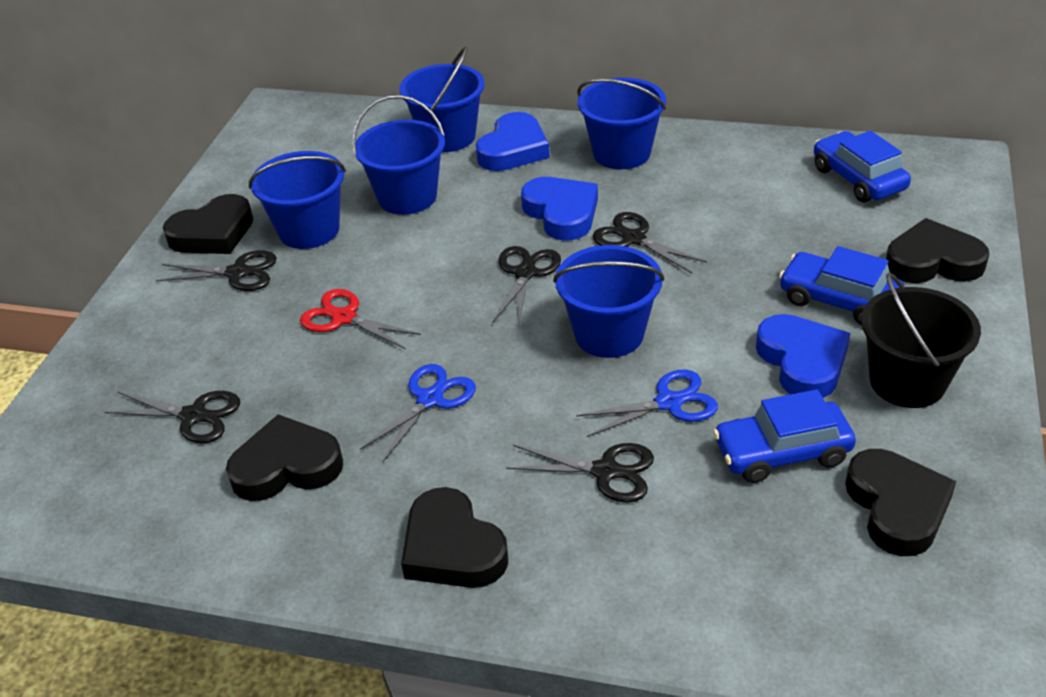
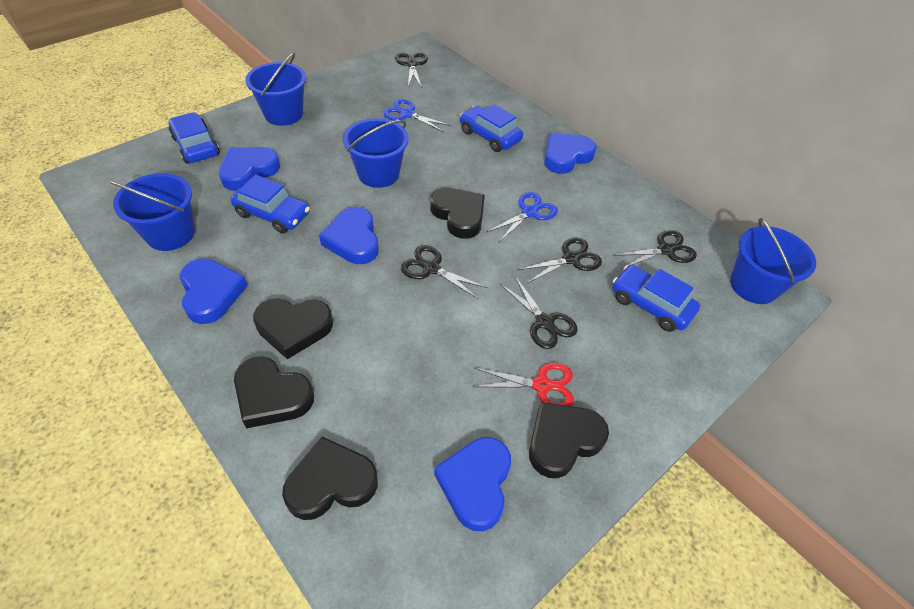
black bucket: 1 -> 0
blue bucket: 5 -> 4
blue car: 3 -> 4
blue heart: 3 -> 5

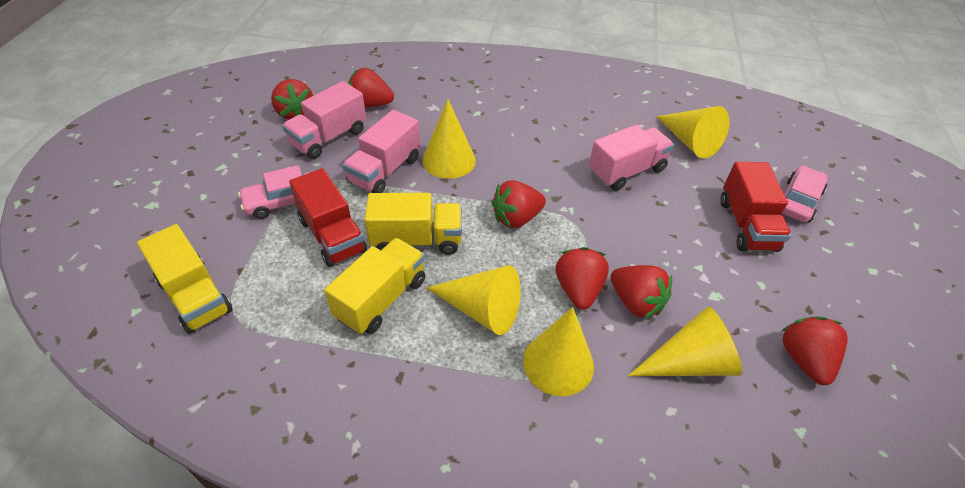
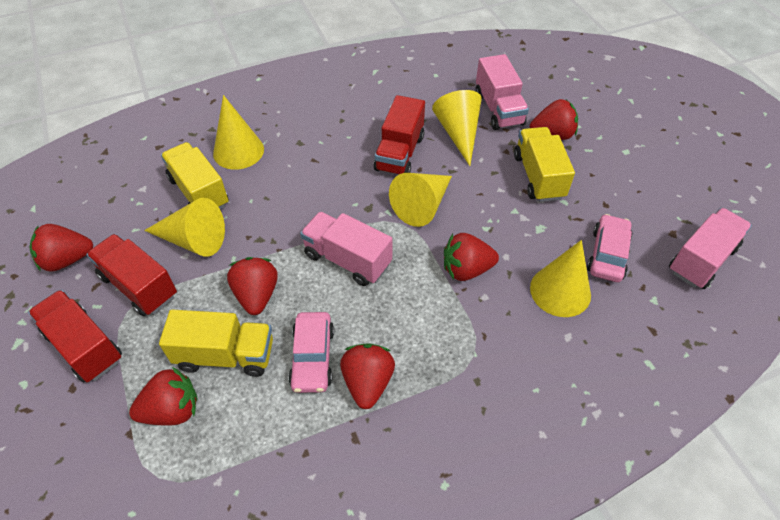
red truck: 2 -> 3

☆ ☆ ☆ ☆

● Task statement
Give only the number of lines in the data that hold the string "blue".

● Exercise response
3